→ EXERCISE AIM
Read through the listing below, and copy every line where the string "purple" appears.
─── DATASET CONTENT
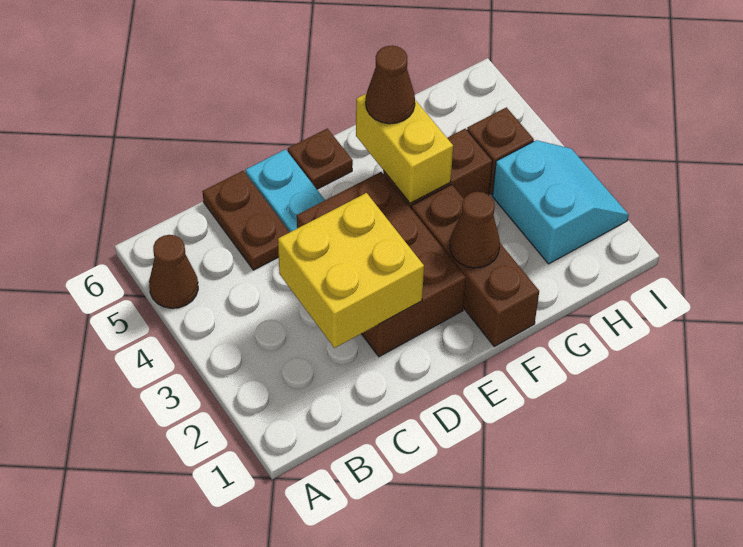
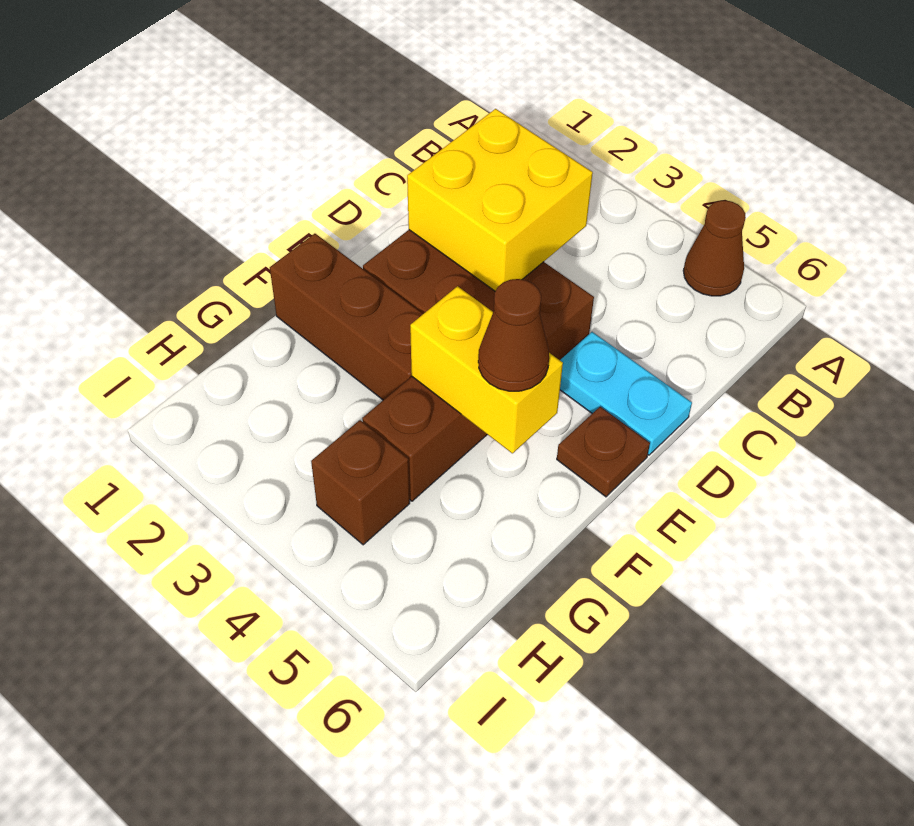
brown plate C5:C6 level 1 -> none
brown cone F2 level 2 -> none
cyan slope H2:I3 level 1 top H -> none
──────
─── DATASET CONTENT
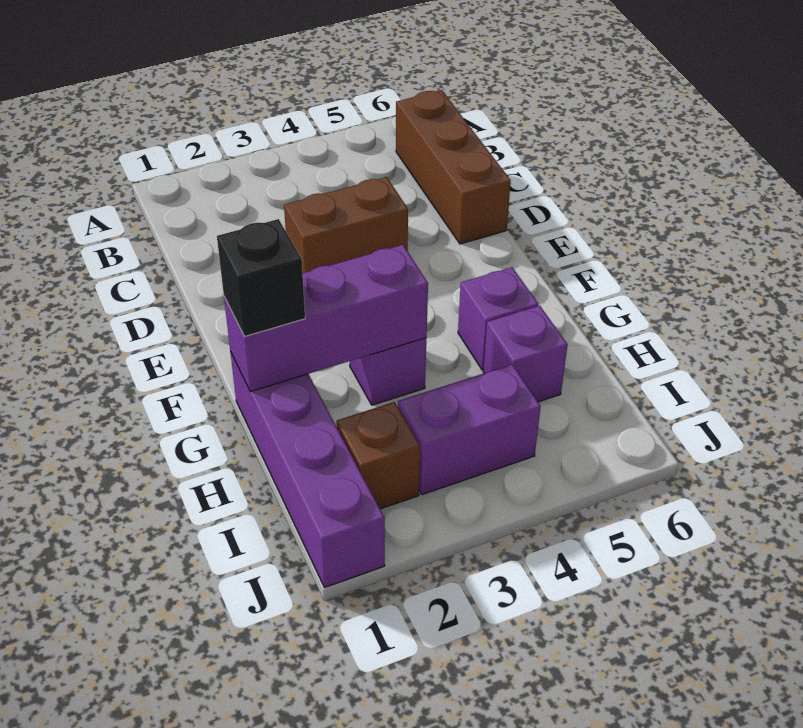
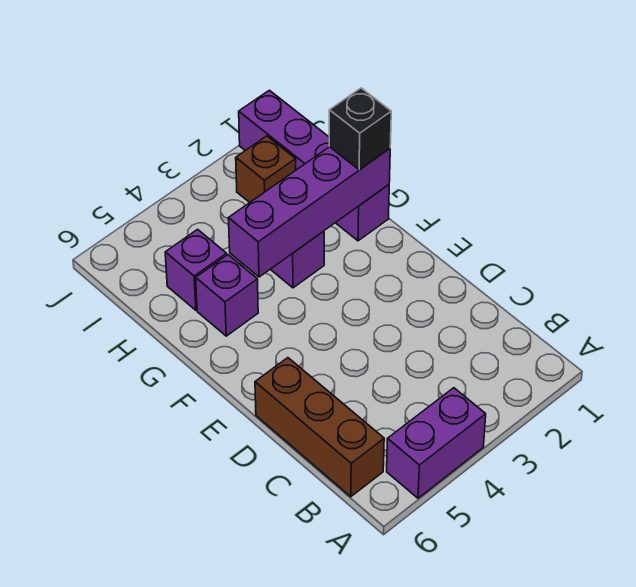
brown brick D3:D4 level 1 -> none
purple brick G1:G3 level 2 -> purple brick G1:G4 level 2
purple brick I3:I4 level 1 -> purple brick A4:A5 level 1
──────
→ OUTPUT FOR THIS TASK
purple brick G1:G3 level 2 -> purple brick G1:G4 level 2
purple brick I3:I4 level 1 -> purple brick A4:A5 level 1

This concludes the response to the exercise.